[PROBLEM TO WORK ON]: Every entry below must be retyped exactly, and the pictures must be left out.
---------- RECORD EXTRACTS
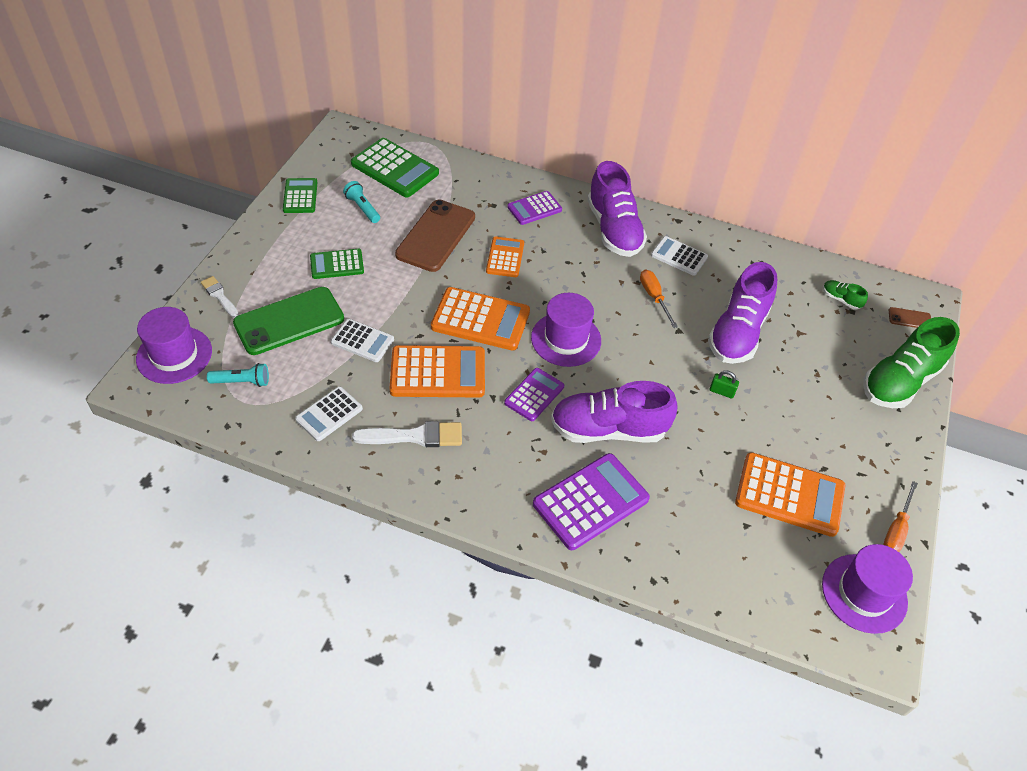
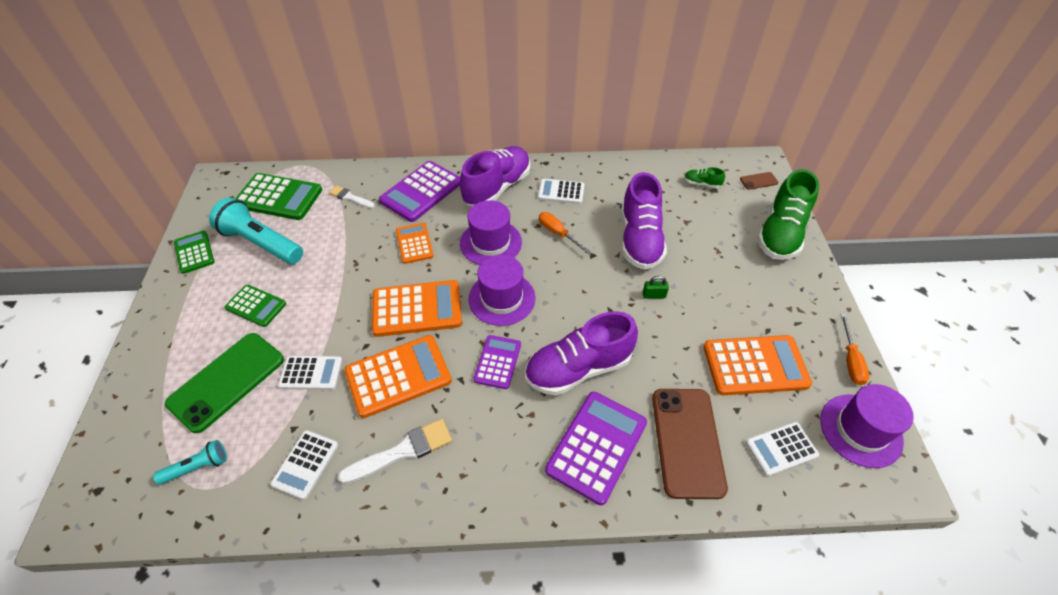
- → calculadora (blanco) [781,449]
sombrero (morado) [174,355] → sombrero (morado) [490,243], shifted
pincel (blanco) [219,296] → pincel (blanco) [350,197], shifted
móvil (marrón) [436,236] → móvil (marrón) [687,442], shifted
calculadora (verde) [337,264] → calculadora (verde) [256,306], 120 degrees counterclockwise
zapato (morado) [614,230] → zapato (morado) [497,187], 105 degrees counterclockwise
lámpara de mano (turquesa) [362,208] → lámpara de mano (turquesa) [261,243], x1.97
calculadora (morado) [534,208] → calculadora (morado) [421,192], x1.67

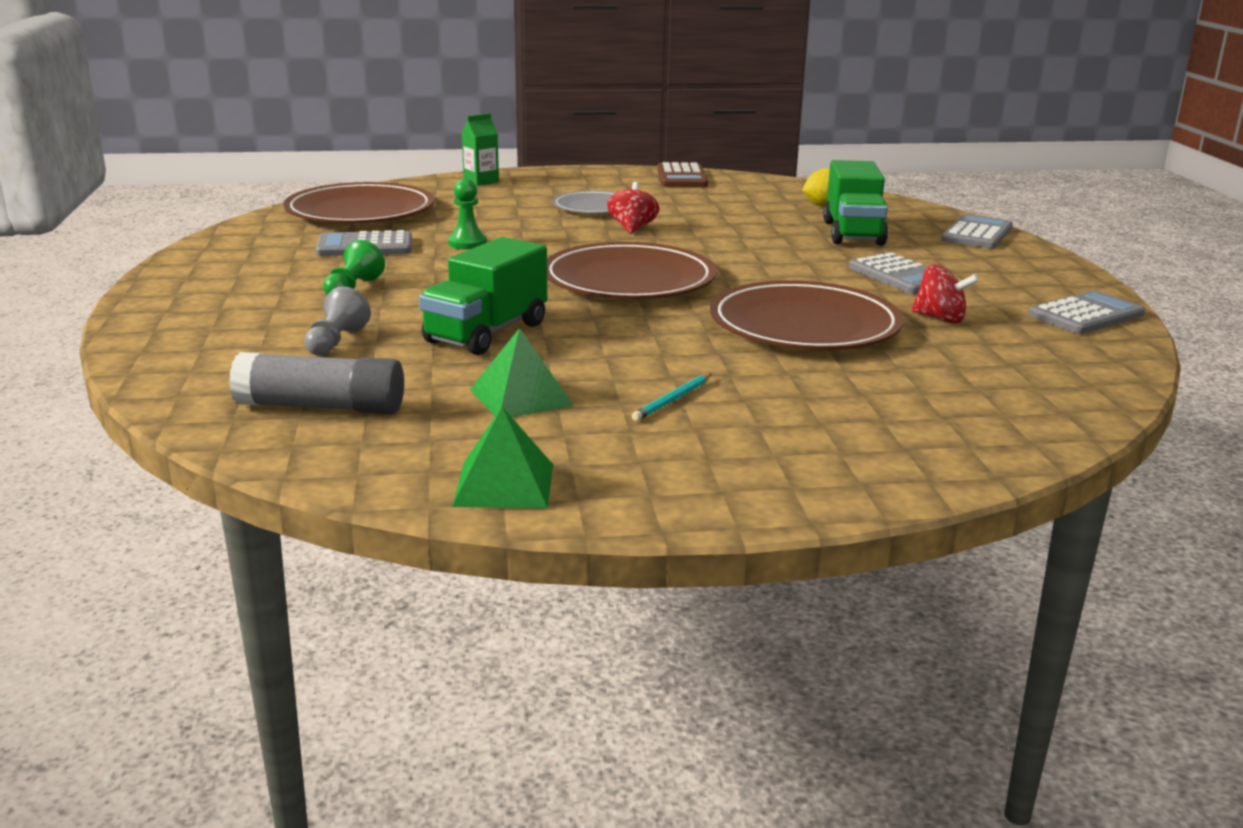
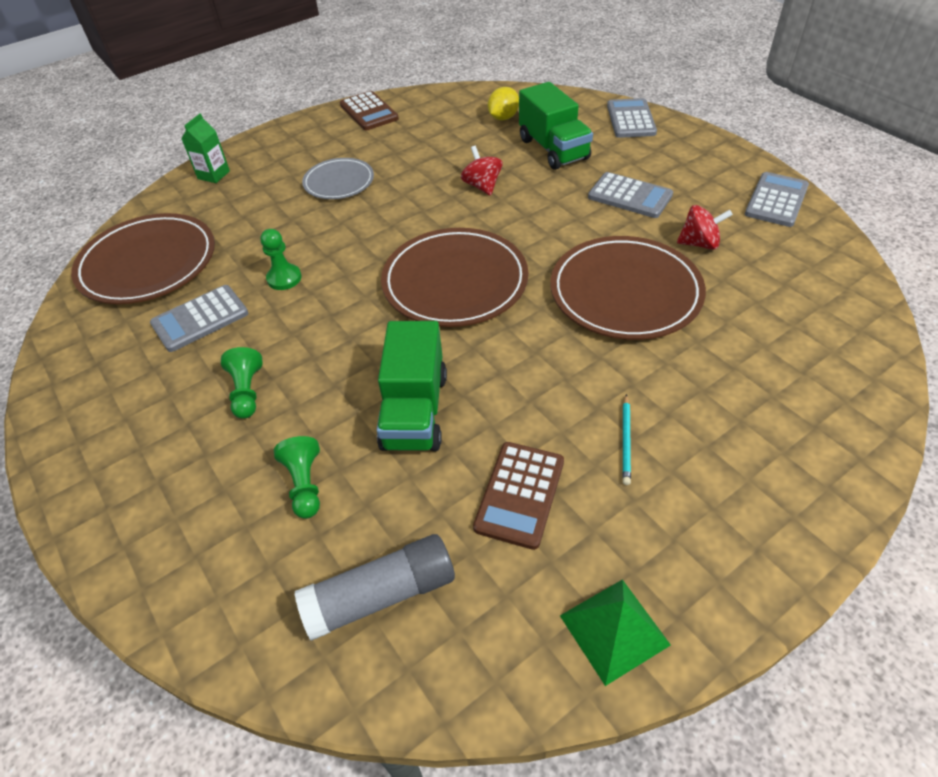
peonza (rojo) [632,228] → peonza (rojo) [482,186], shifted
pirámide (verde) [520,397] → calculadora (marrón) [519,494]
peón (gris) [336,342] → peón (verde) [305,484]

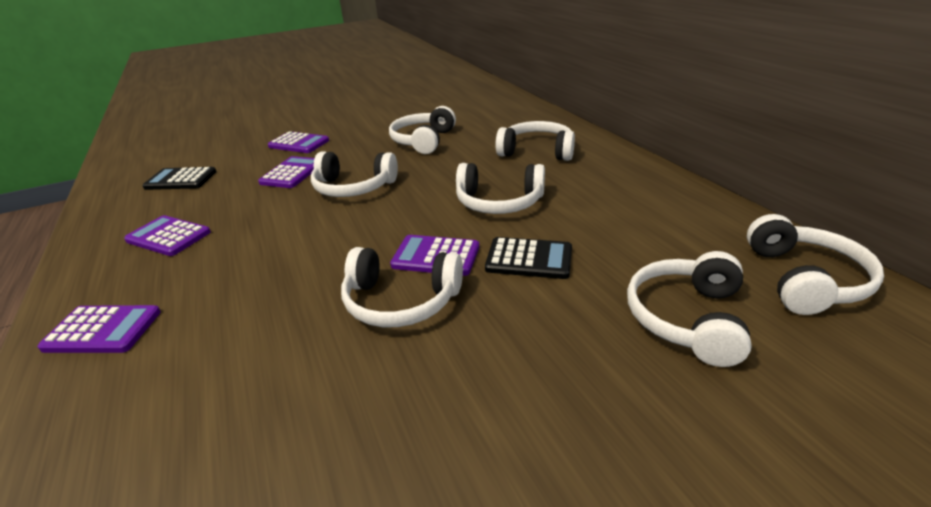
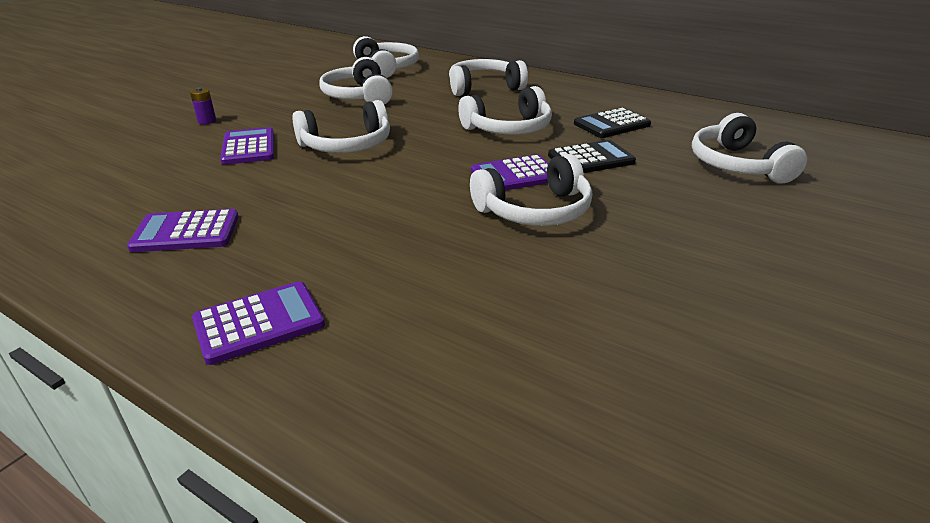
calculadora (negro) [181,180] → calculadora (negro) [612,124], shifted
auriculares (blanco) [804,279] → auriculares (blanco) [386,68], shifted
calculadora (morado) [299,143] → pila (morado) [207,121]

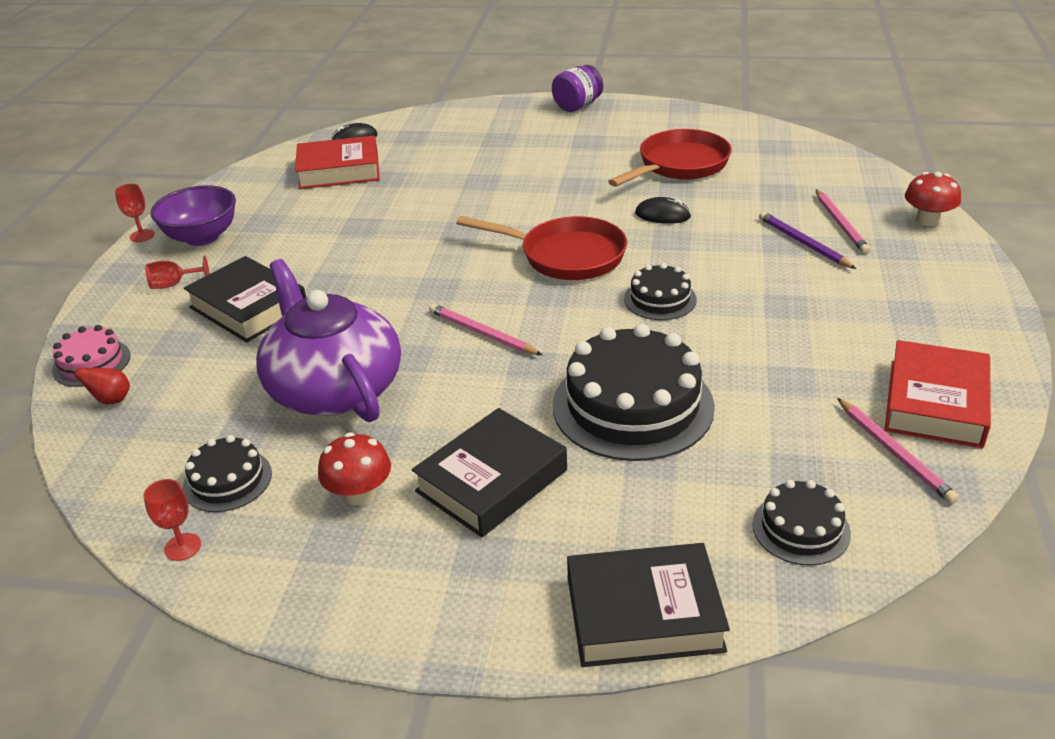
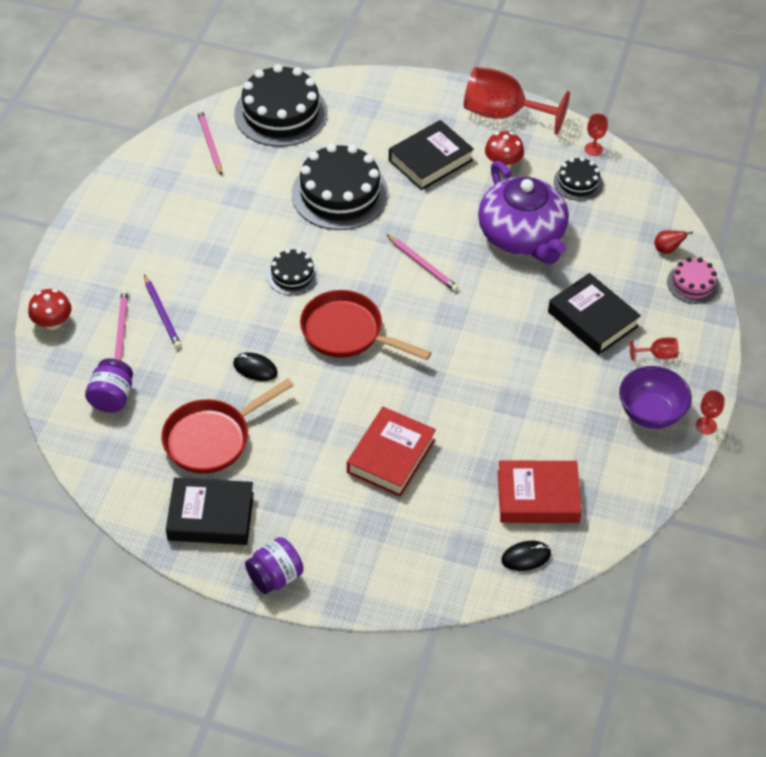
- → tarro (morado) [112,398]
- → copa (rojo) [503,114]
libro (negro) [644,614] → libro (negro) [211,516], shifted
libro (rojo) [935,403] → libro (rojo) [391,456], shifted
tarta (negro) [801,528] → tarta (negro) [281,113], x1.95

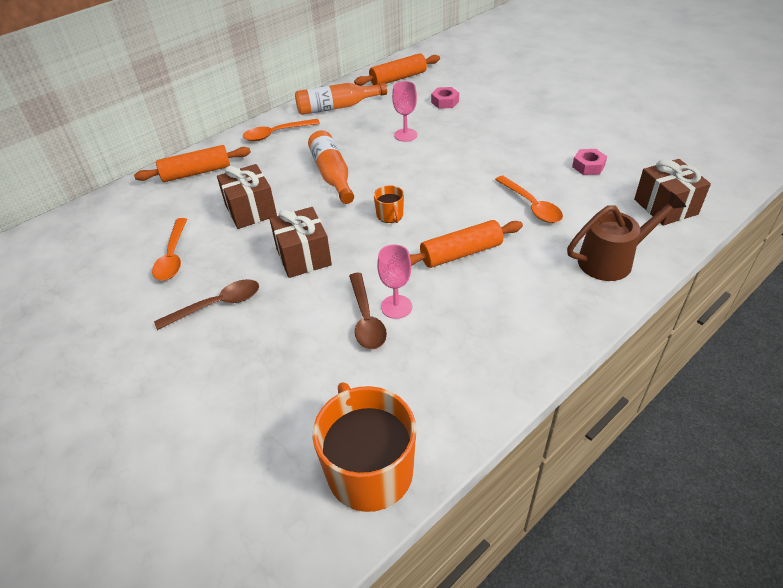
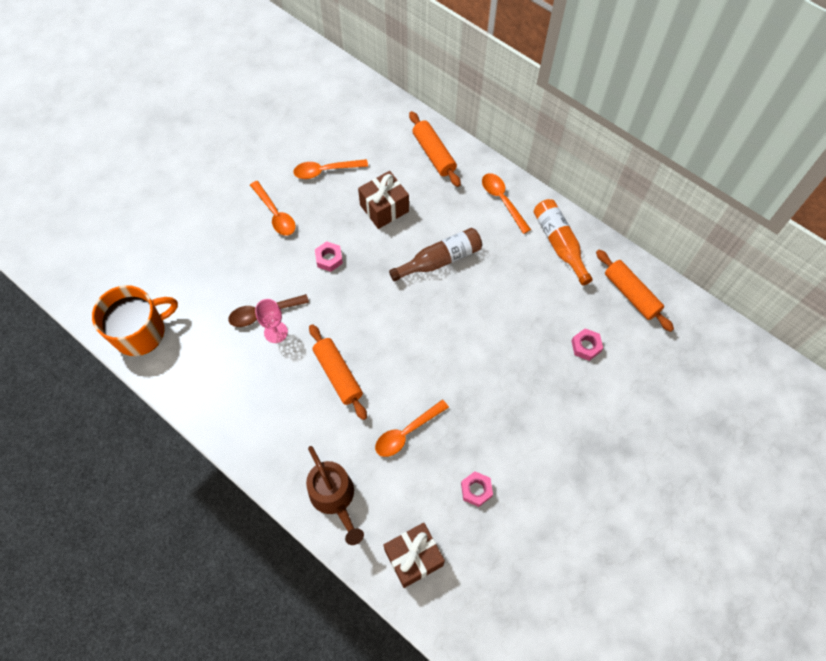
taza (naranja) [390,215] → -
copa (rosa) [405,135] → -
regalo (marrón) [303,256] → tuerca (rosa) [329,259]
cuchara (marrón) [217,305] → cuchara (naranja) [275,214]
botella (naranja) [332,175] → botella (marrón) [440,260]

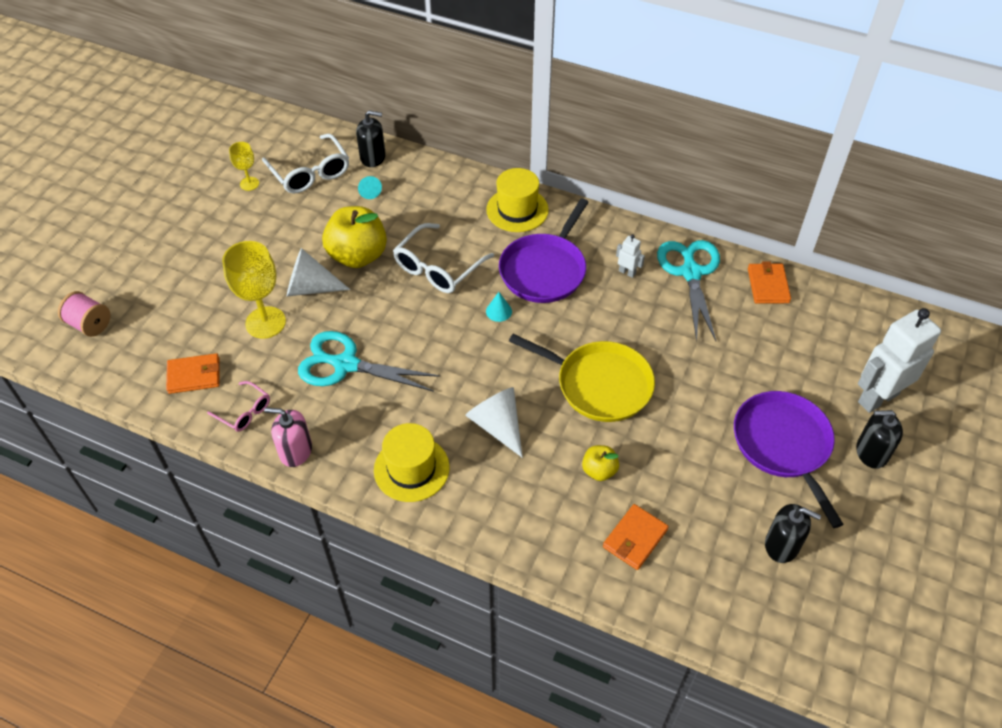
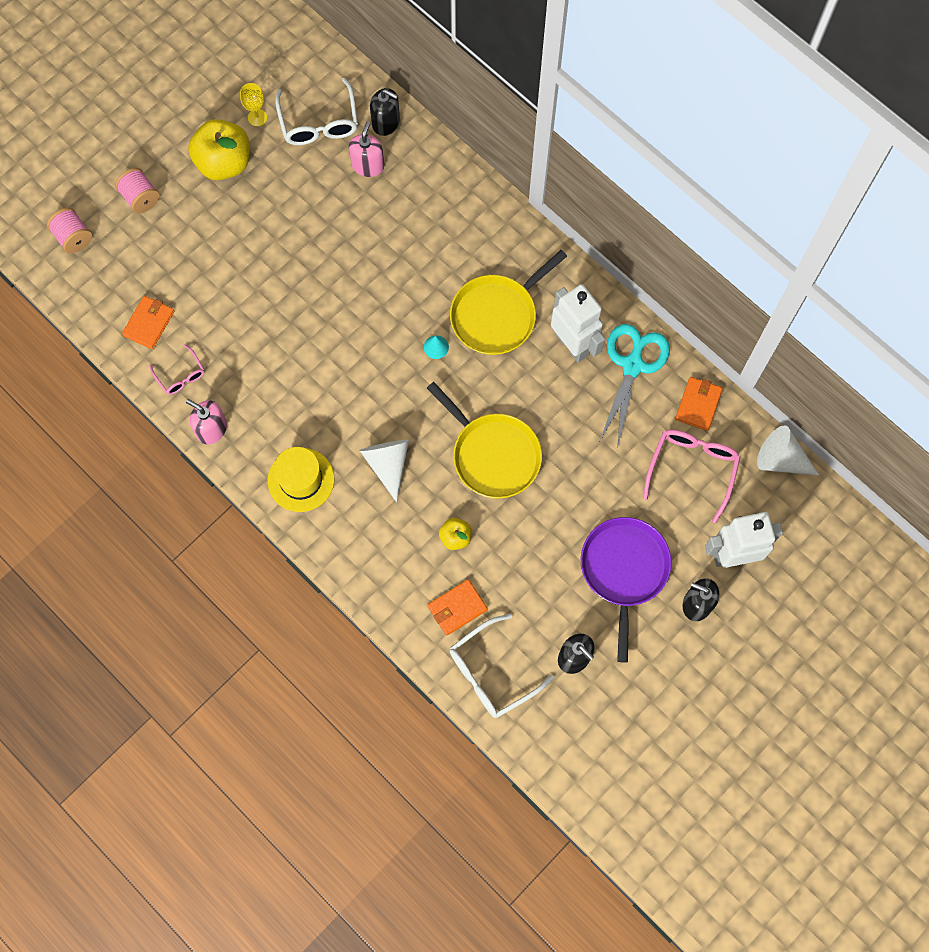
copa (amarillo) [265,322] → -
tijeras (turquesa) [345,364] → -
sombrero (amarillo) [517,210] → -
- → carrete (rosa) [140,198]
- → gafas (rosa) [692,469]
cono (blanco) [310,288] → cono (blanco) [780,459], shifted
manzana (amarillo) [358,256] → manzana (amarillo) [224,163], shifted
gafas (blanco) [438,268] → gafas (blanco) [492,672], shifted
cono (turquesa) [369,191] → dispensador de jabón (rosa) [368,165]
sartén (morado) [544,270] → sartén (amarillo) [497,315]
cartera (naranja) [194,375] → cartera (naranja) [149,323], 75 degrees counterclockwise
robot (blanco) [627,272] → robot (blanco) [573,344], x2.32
--------------------
[FINISHED TASK]:
- → calculadora (blanco) [781,449]
sombrero (morado) [174,355] → sombrero (morado) [490,243], shifted
pincel (blanco) [219,296] → pincel (blanco) [350,197], shifted
móvil (marrón) [436,236] → móvil (marrón) [687,442], shifted
calculadora (verde) [337,264] → calculadora (verde) [256,306], 120 degrees counterclockwise
zapato (morado) [614,230] → zapato (morado) [497,187], 105 degrees counterclockwise
lámpara de mano (turquesa) [362,208] → lámpara de mano (turquesa) [261,243], x1.97
calculadora (morado) [534,208] → calculadora (morado) [421,192], x1.67

peonza (rojo) [632,228] → peonza (rojo) [482,186], shifted
pirámide (verde) [520,397] → calculadora (marrón) [519,494]
peón (gris) [336,342] → peón (verde) [305,484]

calculadora (negro) [181,180] → calculadora (negro) [612,124], shifted
auriculares (blanco) [804,279] → auriculares (blanco) [386,68], shifted
calculadora (morado) [299,143] → pila (morado) [207,121]

- → tarro (morado) [112,398]
- → copa (rojo) [503,114]
libro (negro) [644,614] → libro (negro) [211,516], shifted
libro (rojo) [935,403] → libro (rojo) [391,456], shifted
tarta (negro) [801,528] → tarta (negro) [281,113], x1.95

taza (naranja) [390,215] → -
copa (rosa) [405,135] → -
regalo (marrón) [303,256] → tuerca (rosa) [329,259]
cuchara (marrón) [217,305] → cuchara (naranja) [275,214]
botella (naranja) [332,175] → botella (marrón) [440,260]

copa (amarillo) [265,322] → -
tijeras (turquesa) [345,364] → -
sombrero (amarillo) [517,210] → -
- → carrete (rosa) [140,198]
- → gafas (rosa) [692,469]
cono (blanco) [310,288] → cono (blanco) [780,459], shifted
manzana (amarillo) [358,256] → manzana (amarillo) [224,163], shifted
gafas (blanco) [438,268] → gafas (blanco) [492,672], shifted
cono (turquesa) [369,191] → dispensador de jabón (rosa) [368,165]
sartén (morado) [544,270] → sartén (amarillo) [497,315]
cartera (naranja) [194,375] → cartera (naranja) [149,323], 75 degrees counterclockwise
robot (blanco) [627,272] → robot (blanco) [573,344], x2.32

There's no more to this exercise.